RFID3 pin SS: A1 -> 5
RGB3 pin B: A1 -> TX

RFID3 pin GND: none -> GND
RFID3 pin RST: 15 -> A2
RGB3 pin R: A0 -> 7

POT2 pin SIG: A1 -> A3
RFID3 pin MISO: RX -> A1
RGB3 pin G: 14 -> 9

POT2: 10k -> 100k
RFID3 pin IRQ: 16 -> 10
══════════
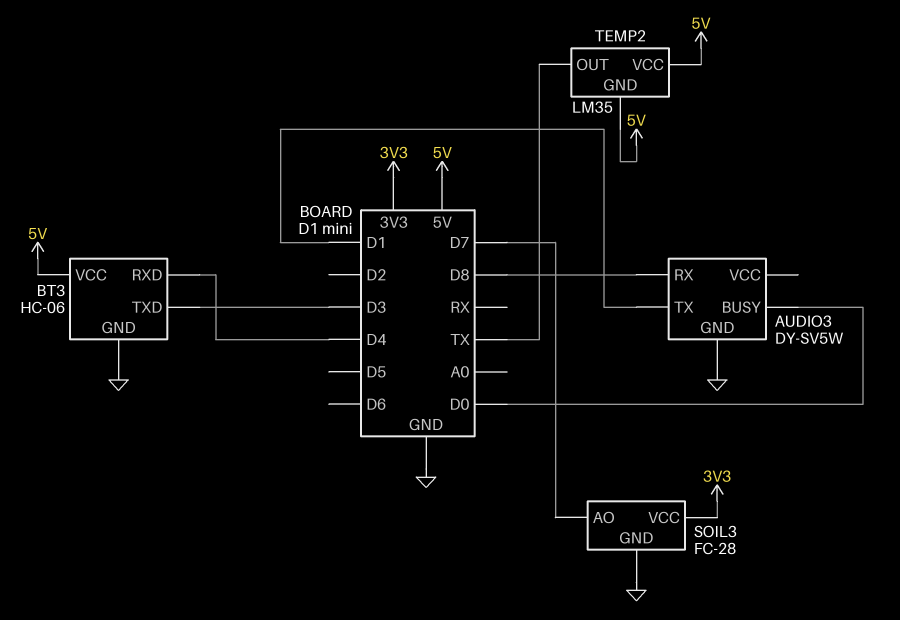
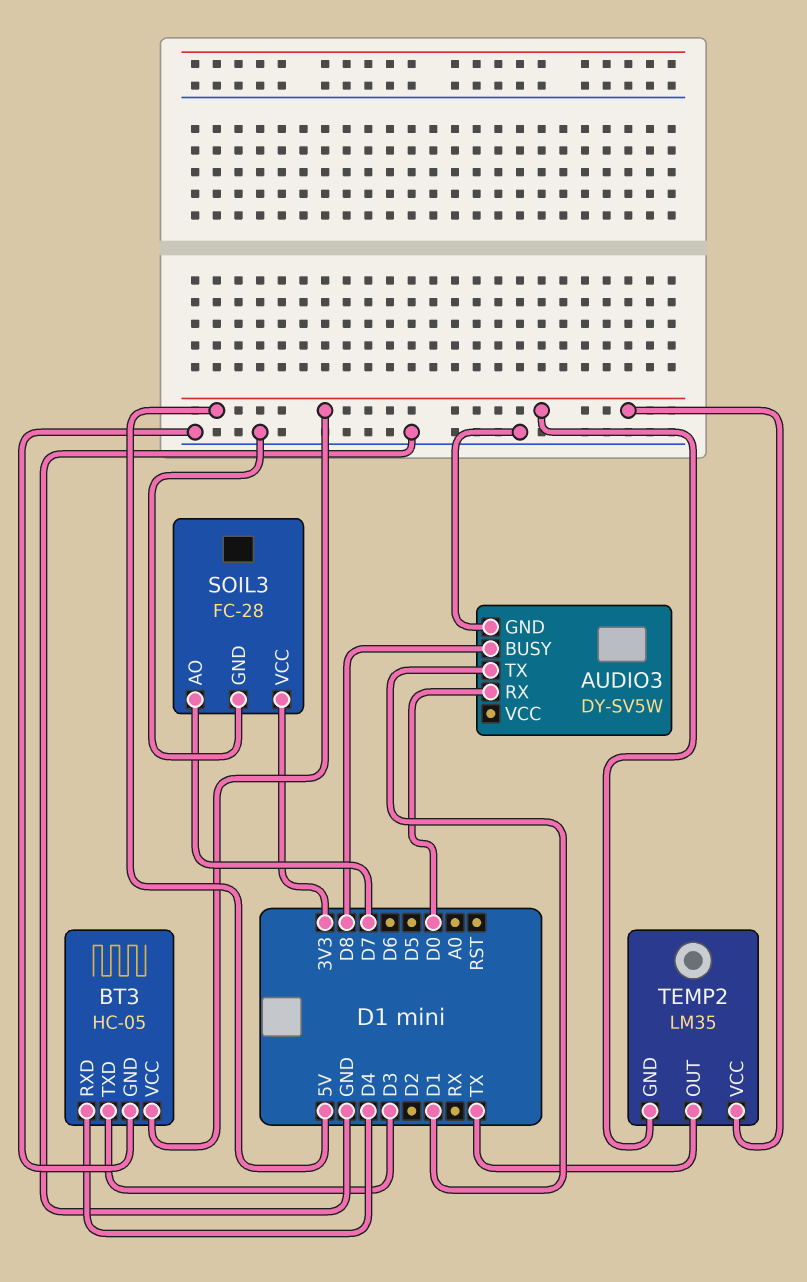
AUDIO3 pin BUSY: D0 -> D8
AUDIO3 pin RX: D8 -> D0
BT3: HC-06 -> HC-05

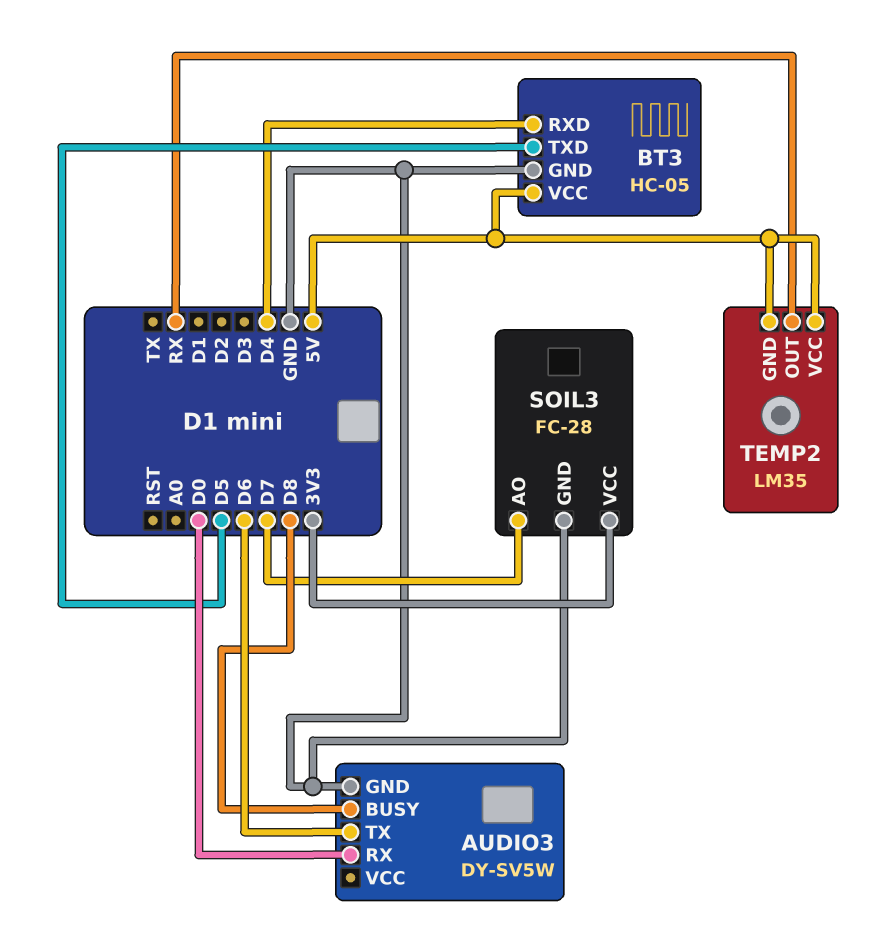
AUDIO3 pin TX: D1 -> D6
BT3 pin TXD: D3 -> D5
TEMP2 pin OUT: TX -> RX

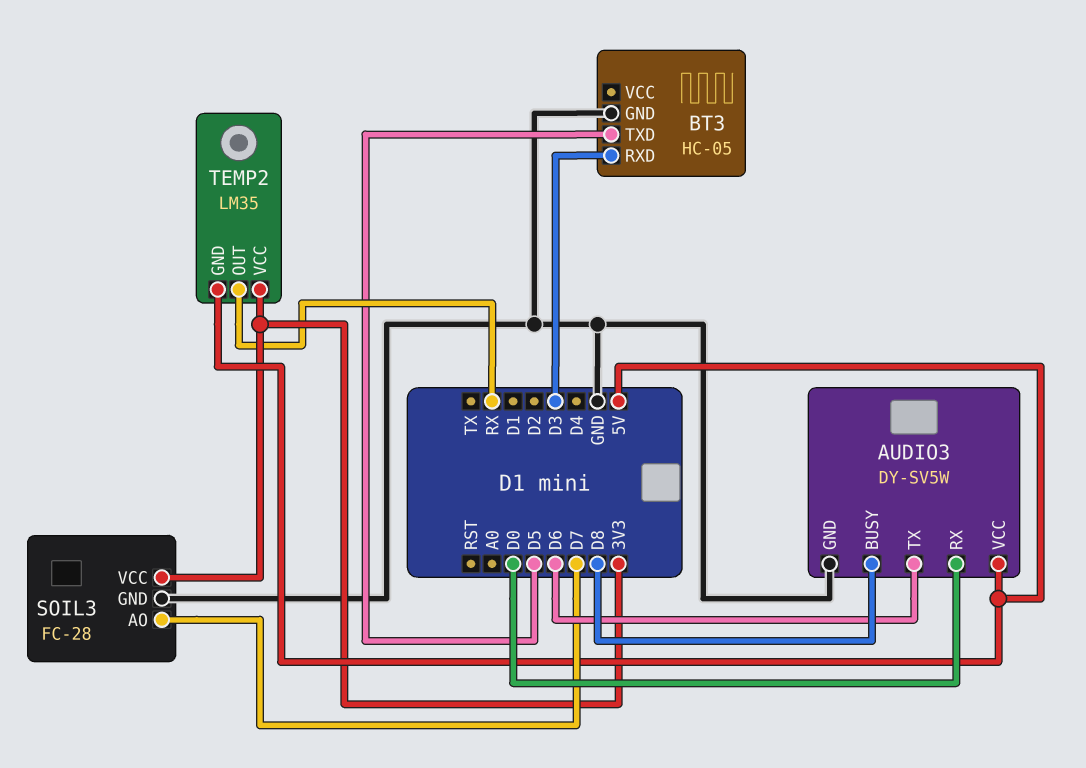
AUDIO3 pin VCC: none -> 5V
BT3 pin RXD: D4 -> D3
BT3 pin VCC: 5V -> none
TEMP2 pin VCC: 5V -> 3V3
══════════
### Aim of the exercise
Only the lines between the one with "AUDIO3 pin BUSY: D0 -> D8" and the one with "TEMP2 pin VCC: 5V -> 3V3", those two included, get copied from the material above. Keep it exact and free of pictures.

### Result of this task
AUDIO3 pin BUSY: D0 -> D8
AUDIO3 pin RX: D8 -> D0
BT3: HC-06 -> HC-05

AUDIO3 pin TX: D1 -> D6
BT3 pin TXD: D3 -> D5
TEMP2 pin OUT: TX -> RX

AUDIO3 pin VCC: none -> 5V
BT3 pin RXD: D4 -> D3
BT3 pin VCC: 5V -> none
TEMP2 pin VCC: 5V -> 3V3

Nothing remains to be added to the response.